(SUPPLIED MATERIAL)

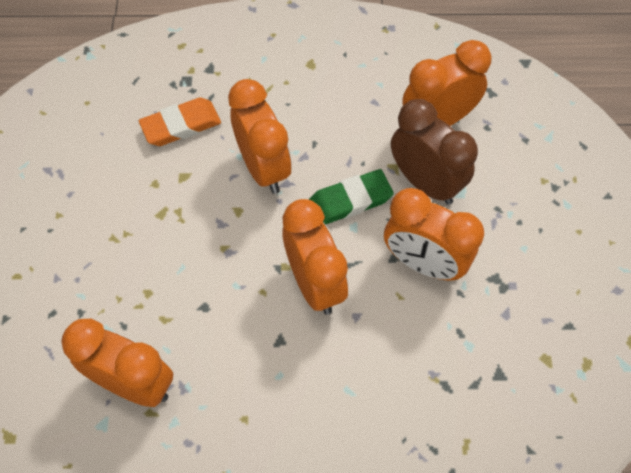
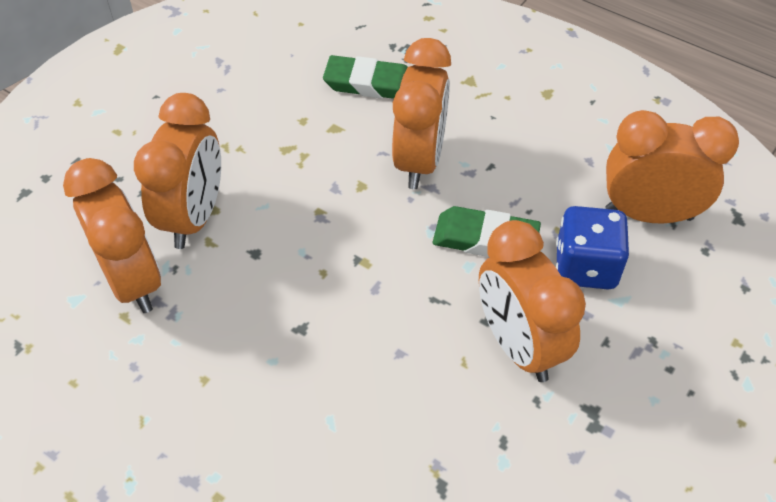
camera: 35 degrees right, 10 degrees down
(181, 125) = (370, 83): orange eraser -> green eraser
(315, 283) = (382, 295): orange clock -> orange clock (194, 217)
(425, 182) = (585, 267): brown clock -> blue dice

(End SUPPLIED MATERIAL)

TASK ITEM -> No pictures belong in the copy. Repeat the listing above exactly.

ANSWER SECTION ->
camera: 35 degrees right, 10 degrees down
(181, 125) = (370, 83): orange eraser -> green eraser
(315, 283) = (382, 295): orange clock -> orange clock (194, 217)
(425, 182) = (585, 267): brown clock -> blue dice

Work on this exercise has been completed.